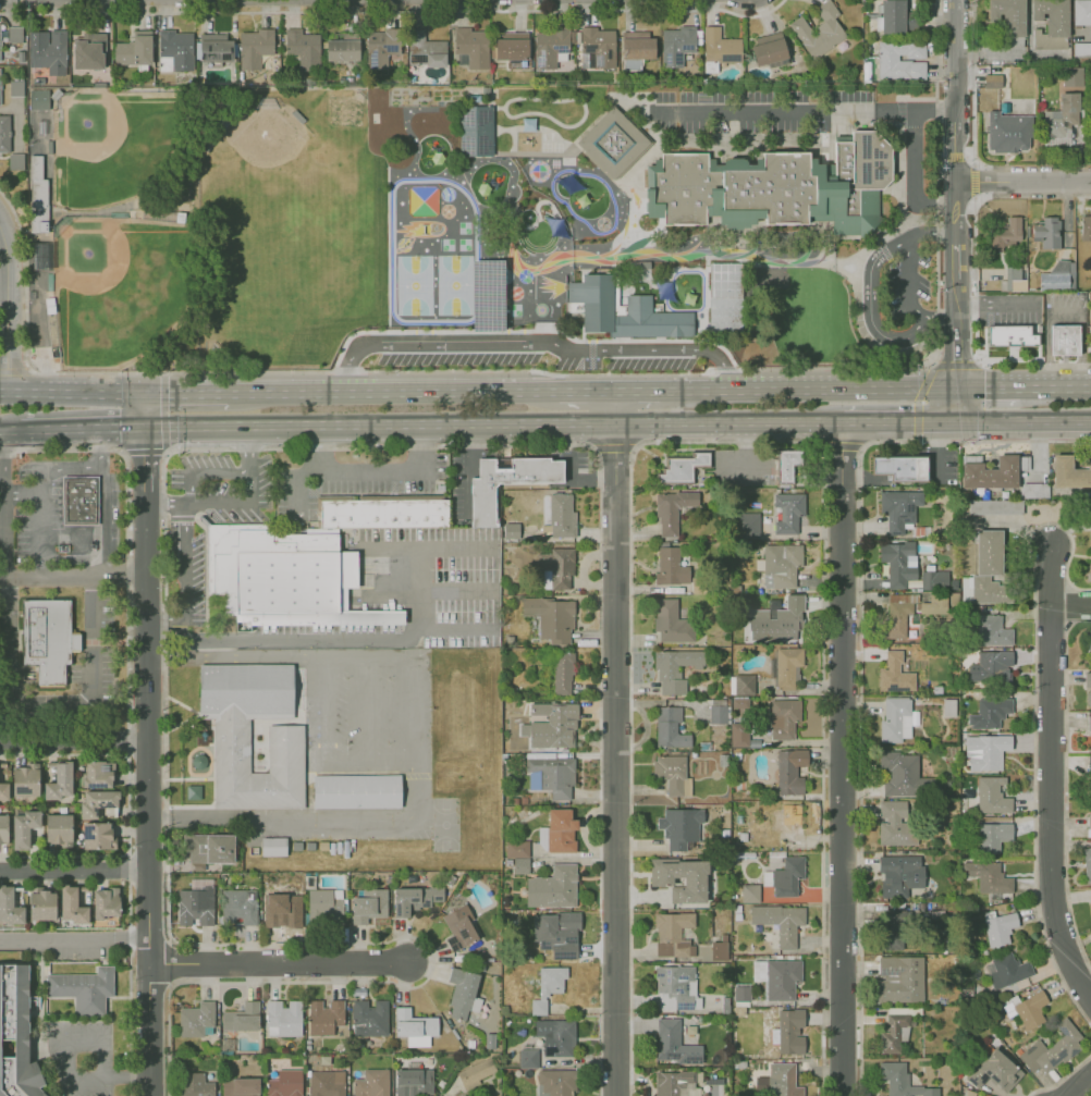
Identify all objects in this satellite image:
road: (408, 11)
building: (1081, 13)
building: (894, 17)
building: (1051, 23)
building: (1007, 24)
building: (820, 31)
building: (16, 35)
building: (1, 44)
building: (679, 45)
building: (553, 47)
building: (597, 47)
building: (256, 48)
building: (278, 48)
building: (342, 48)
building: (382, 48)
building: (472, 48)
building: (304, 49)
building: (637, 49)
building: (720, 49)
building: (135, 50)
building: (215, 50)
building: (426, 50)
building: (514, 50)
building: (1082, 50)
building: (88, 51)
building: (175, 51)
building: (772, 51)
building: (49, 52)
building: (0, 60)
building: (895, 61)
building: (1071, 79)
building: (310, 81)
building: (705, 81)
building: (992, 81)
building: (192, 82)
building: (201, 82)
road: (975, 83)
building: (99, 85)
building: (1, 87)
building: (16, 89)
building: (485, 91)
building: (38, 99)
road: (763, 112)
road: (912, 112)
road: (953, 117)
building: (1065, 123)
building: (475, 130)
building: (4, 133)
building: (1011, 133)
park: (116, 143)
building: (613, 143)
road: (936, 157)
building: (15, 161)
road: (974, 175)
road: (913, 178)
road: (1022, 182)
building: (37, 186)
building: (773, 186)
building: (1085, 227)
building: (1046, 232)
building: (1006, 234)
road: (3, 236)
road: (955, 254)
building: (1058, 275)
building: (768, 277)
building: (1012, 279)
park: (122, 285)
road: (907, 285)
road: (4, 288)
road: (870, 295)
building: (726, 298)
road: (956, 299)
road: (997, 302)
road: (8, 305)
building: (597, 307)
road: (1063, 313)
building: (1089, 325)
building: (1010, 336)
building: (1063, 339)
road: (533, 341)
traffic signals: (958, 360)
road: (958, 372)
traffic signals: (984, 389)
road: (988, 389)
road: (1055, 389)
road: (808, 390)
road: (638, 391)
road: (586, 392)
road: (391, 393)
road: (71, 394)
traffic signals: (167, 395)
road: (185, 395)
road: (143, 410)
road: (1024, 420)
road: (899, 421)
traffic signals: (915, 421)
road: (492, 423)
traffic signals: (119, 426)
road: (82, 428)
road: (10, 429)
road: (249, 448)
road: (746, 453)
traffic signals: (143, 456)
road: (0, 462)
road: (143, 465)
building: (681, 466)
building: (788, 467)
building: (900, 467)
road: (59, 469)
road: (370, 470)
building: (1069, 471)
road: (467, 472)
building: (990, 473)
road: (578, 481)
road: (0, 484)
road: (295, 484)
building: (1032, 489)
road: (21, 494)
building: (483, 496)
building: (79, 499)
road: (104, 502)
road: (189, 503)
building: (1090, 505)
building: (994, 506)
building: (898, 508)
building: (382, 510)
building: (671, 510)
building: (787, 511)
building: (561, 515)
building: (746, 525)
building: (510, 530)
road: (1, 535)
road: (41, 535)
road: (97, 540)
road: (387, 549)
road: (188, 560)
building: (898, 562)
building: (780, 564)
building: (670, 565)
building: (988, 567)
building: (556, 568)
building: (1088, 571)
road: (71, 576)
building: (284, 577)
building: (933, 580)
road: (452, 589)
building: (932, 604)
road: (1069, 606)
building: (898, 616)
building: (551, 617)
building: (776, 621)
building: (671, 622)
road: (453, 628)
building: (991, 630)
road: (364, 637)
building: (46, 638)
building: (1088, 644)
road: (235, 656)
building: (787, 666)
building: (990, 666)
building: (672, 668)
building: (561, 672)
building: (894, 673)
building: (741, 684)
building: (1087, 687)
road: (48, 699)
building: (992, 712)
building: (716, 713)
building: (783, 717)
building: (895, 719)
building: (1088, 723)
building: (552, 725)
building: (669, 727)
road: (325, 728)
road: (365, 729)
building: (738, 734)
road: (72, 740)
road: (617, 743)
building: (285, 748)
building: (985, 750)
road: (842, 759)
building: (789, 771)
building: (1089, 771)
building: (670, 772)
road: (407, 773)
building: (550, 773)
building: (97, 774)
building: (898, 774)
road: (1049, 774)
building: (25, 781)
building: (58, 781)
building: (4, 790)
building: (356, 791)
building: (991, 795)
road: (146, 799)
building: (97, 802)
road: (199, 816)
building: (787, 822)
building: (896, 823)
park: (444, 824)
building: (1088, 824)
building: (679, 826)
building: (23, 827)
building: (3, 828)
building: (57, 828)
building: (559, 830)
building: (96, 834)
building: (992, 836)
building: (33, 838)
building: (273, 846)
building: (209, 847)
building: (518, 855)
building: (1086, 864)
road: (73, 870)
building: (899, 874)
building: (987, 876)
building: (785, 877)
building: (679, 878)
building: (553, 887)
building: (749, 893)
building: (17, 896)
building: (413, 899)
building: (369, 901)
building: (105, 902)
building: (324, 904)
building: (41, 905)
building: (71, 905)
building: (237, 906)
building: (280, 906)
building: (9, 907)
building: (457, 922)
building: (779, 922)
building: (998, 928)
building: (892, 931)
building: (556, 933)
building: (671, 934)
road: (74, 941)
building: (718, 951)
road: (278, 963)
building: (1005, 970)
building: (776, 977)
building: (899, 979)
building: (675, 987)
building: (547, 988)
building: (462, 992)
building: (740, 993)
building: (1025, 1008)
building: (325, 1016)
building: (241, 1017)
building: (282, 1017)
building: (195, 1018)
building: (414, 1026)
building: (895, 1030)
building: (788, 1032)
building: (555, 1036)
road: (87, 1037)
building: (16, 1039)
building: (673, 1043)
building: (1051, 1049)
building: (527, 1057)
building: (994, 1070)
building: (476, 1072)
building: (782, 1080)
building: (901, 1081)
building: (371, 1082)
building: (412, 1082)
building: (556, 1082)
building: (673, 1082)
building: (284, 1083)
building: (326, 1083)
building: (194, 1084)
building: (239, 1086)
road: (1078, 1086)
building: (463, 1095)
.....
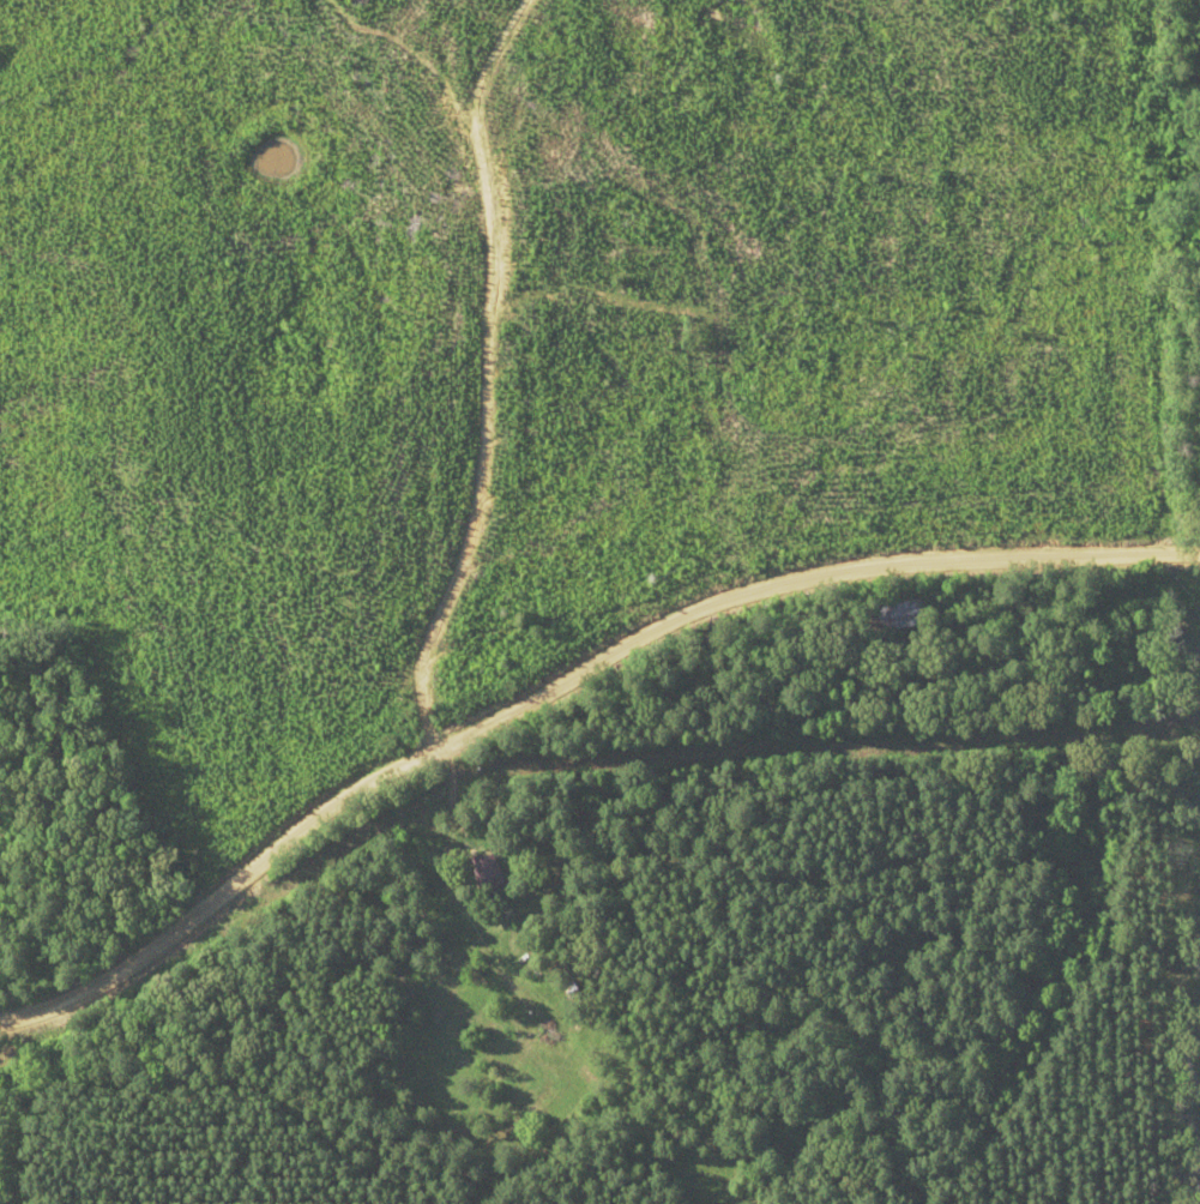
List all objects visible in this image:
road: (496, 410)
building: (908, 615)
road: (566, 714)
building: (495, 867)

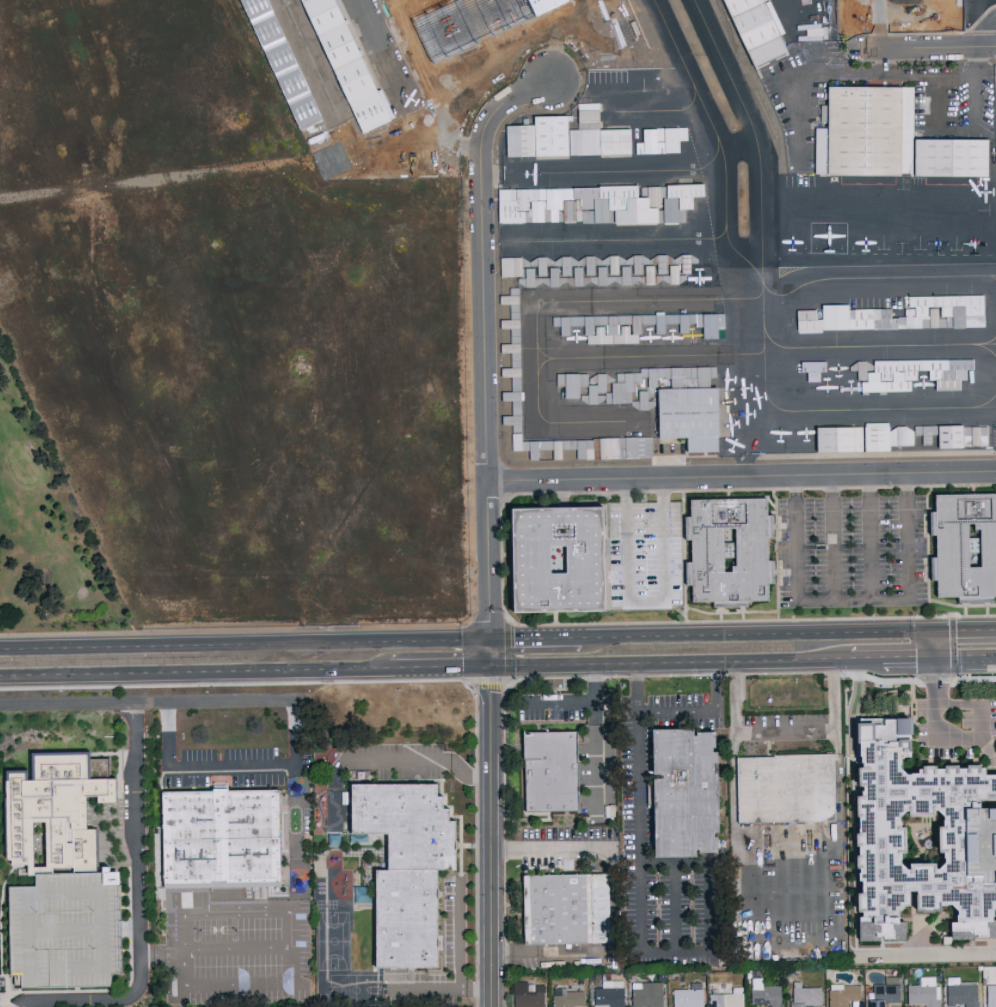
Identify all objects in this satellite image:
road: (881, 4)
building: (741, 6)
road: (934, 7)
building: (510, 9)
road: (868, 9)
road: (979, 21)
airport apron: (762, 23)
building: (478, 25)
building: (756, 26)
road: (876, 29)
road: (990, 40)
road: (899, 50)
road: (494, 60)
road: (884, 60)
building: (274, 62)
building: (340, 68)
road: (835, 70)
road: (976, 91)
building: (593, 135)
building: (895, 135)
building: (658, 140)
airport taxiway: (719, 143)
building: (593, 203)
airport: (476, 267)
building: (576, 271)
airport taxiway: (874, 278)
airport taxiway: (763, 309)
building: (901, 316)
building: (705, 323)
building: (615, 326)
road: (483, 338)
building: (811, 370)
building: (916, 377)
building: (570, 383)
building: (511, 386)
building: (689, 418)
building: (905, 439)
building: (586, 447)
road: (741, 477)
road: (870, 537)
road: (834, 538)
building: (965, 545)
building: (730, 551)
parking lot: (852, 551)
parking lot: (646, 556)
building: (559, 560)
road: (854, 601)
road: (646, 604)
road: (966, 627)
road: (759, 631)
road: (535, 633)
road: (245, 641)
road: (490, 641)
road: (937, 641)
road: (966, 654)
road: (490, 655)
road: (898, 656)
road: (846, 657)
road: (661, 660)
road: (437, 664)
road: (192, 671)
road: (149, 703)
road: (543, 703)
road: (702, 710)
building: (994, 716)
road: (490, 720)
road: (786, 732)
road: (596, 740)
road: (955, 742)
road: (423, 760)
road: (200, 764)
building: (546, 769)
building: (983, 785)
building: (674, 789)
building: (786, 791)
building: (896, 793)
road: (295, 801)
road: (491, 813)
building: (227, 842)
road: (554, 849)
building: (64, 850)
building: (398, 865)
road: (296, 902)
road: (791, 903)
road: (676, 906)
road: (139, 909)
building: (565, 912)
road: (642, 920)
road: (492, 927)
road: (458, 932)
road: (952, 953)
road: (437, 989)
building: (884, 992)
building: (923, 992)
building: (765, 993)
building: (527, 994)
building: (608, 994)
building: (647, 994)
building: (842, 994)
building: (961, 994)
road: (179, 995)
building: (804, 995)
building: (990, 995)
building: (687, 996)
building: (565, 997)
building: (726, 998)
.....
Using the records given above, list every line that includes the word "traffic".

▶ [SOLVED PROBLEM]:
traffic signals: (958, 360)
traffic signals: (984, 389)
traffic signals: (167, 395)
traffic signals: (915, 421)
traffic signals: (119, 426)
traffic signals: (143, 456)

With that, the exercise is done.